Work to be completed >> Pictures aside, return every line below exactly as written.

Records shown section start

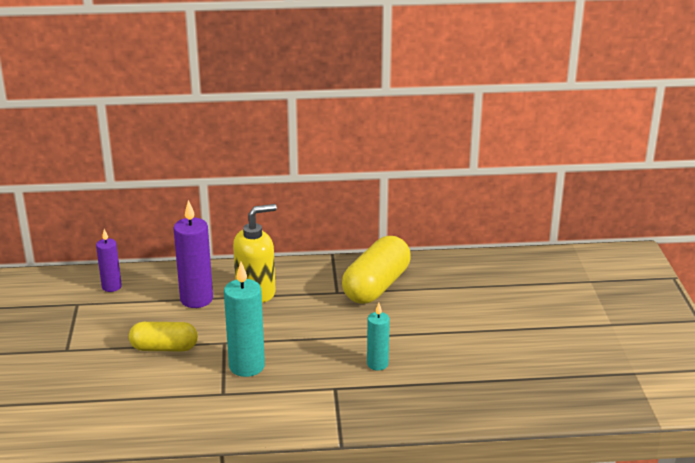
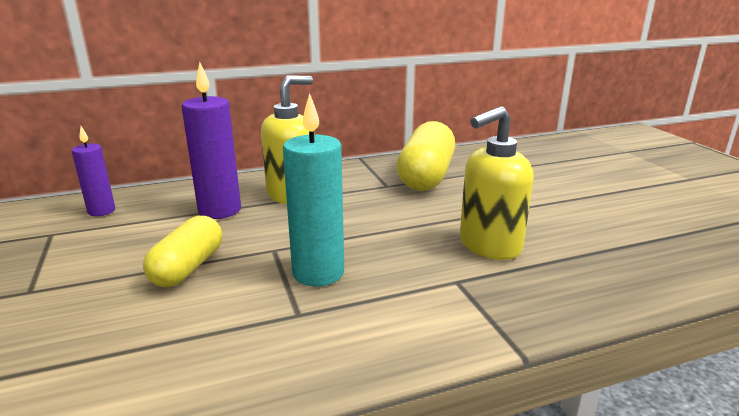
camera: 15 degrees left, 5 degrees down
yellow capsule [129,322,198,352] -> yellow capsule turned 60 degrees counterclockwise [143,216,222,287]
turquoise candle [367,303,390,371] -> yellow soap dispenser [460,106,534,260]

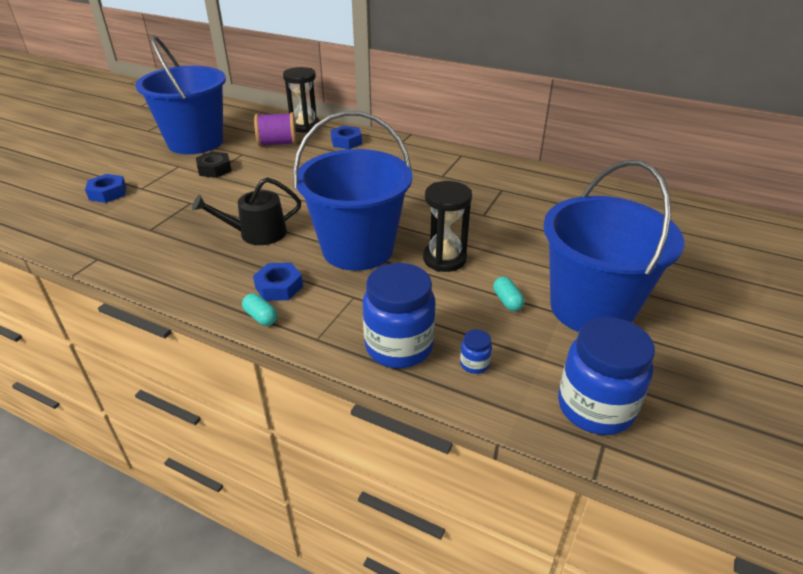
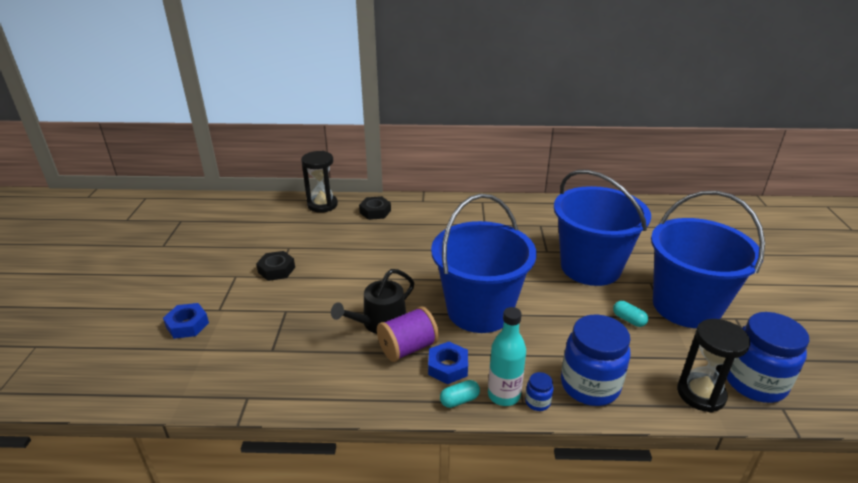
camera: 25 degrees left, 5 degrees down
blue bucket [135,35,226,154] -> blue bucket moved to [554,170,651,286]
turquoise capsule [242,293,277,326] -> turquoise capsule turned 45 degrees counterclockwise [440,380,480,408]
purple spool [254,112,297,146] -> purple spool moved to [377,306,439,362]
blue nut [330,126,362,149] -> black nut [359,196,391,220]
black hourglass [423,181,472,272] -> black hourglass moved to [677,319,750,413]
blue jar [460,329,492,374] -> blue jar moved to [525,372,553,411]
none -> turquoise bottle [488,307,526,406]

Records shown section end

Written answer >>
camera: 15 degrees left, 5 degrees down
yellow capsule [129,322,198,352] -> yellow capsule turned 60 degrees counterclockwise [143,216,222,287]
turquoise candle [367,303,390,371] -> yellow soap dispenser [460,106,534,260]

camera: 25 degrees left, 5 degrees down
blue bucket [135,35,226,154] -> blue bucket moved to [554,170,651,286]
turquoise capsule [242,293,277,326] -> turquoise capsule turned 45 degrees counterclockwise [440,380,480,408]
purple spool [254,112,297,146] -> purple spool moved to [377,306,439,362]
blue nut [330,126,362,149] -> black nut [359,196,391,220]
black hourglass [423,181,472,272] -> black hourglass moved to [677,319,750,413]
blue jar [460,329,492,374] -> blue jar moved to [525,372,553,411]
none -> turquoise bottle [488,307,526,406]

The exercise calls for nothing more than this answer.